- [TASK DETAILS]: When you find the line with "(548, 452) = (263, 143): white dice -> none" among the records below, reproduce it and each line after it exactly, ending with the line with "(617, 260) = (189, 272): green hammer -> none".

- [RECORDED INFORMATION]:
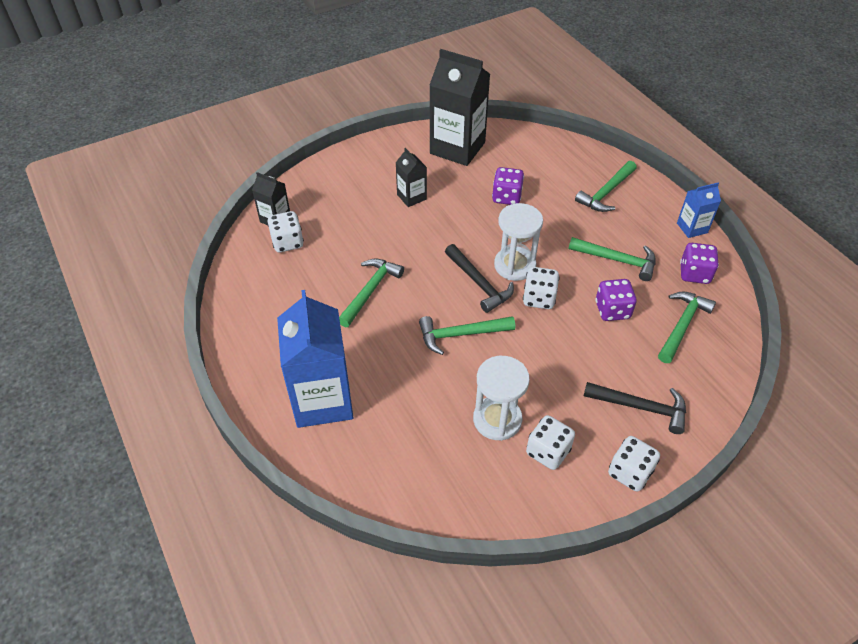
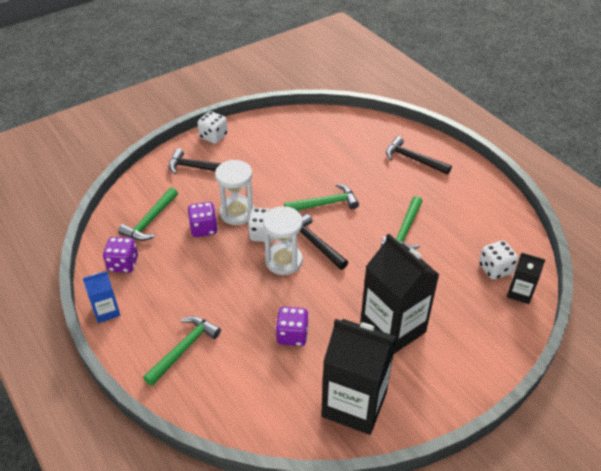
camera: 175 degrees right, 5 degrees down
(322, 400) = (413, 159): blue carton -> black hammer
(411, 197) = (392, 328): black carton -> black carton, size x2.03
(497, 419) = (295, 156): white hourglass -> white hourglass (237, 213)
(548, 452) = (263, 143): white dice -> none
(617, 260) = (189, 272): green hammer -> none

...

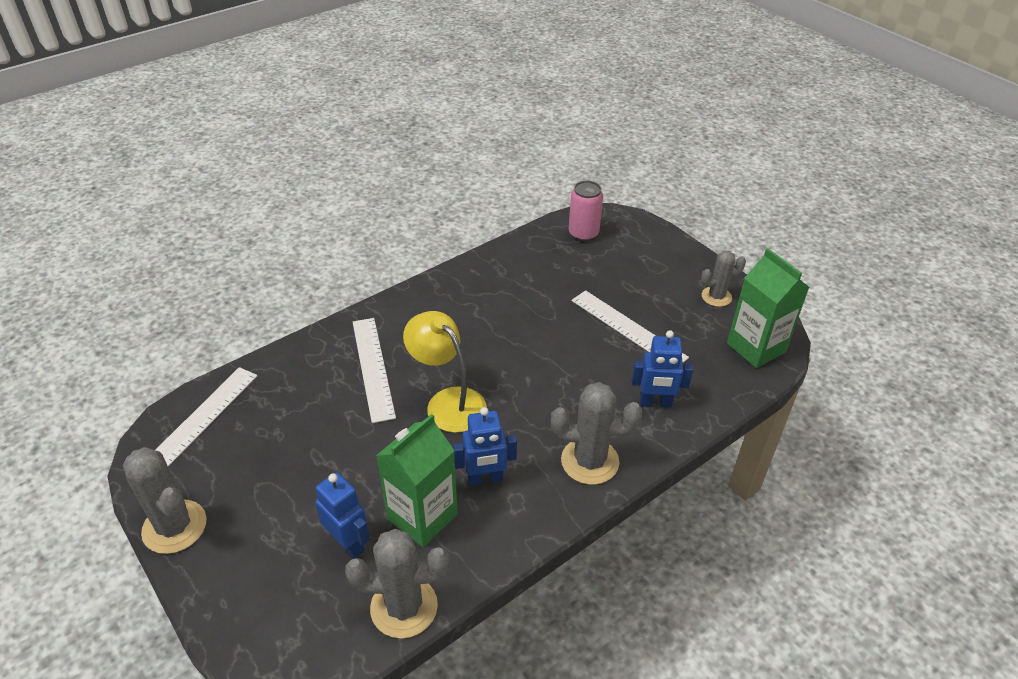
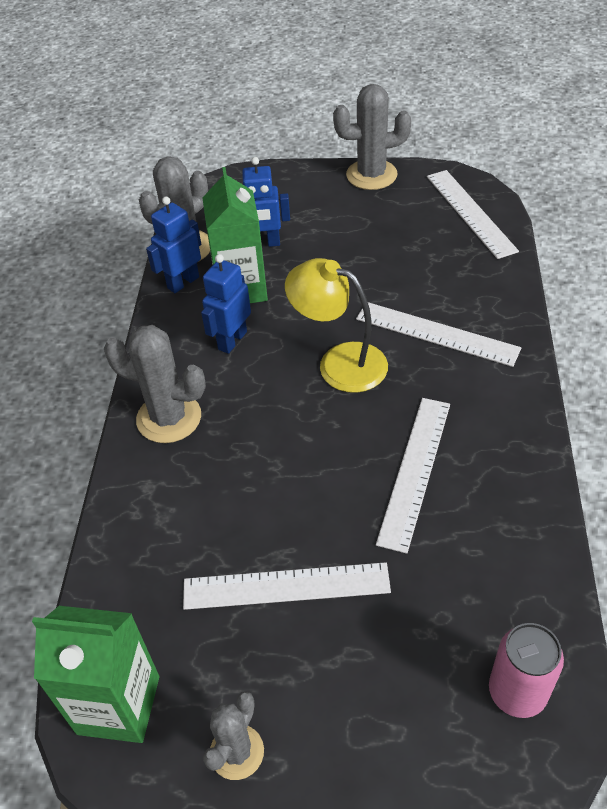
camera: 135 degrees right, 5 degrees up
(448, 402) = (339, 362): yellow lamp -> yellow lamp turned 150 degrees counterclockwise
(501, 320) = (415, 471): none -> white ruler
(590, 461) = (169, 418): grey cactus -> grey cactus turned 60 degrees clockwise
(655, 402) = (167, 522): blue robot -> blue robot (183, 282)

==

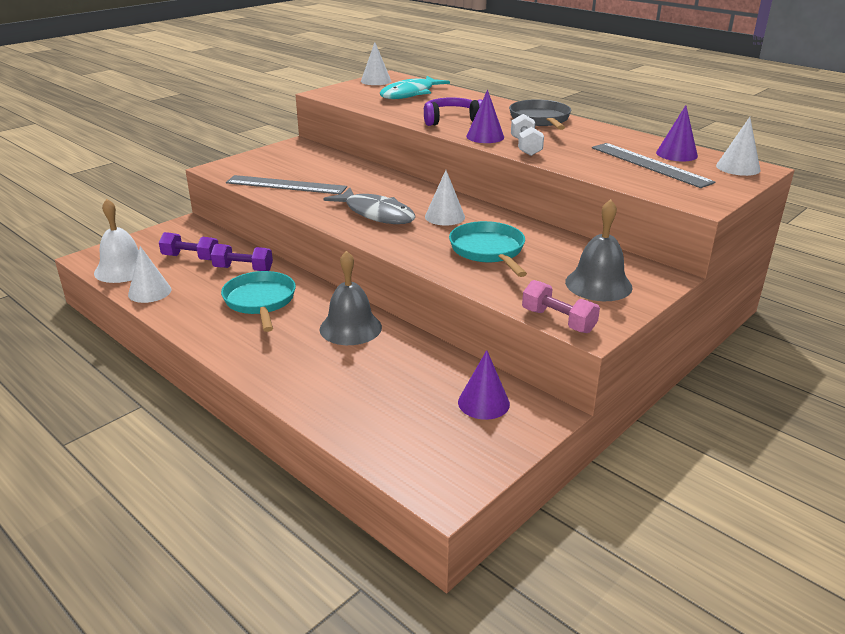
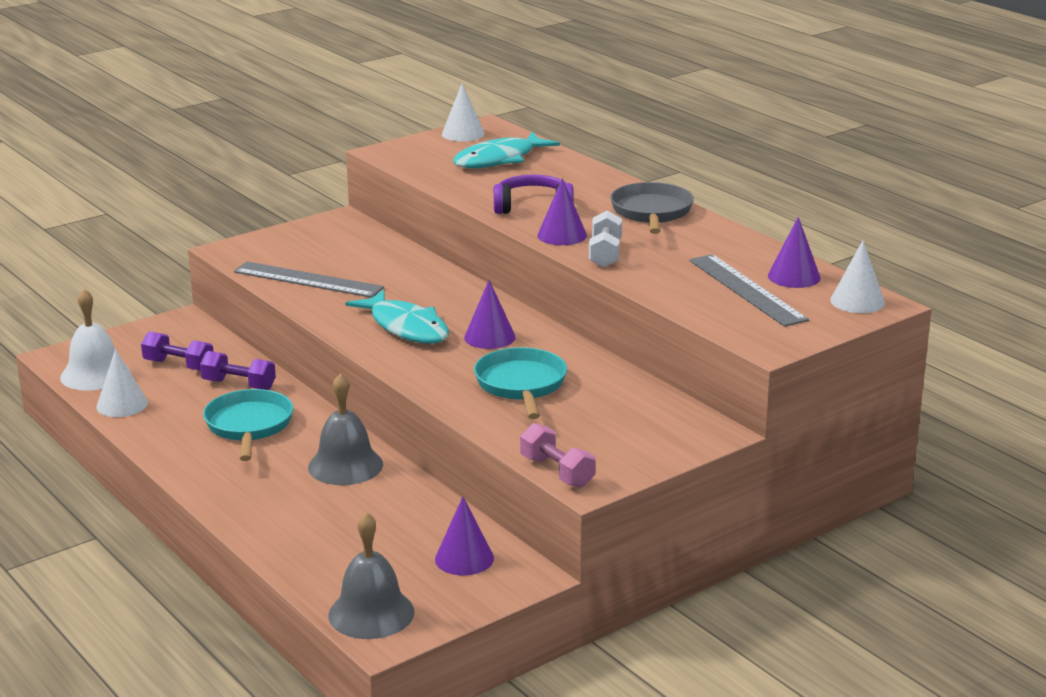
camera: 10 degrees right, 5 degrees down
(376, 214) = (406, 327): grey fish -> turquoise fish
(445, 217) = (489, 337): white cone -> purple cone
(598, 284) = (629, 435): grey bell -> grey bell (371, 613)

- [OUTPUT OF THE TASK]:
(548, 452) = (263, 143): white dice -> none
(617, 260) = (189, 272): green hammer -> none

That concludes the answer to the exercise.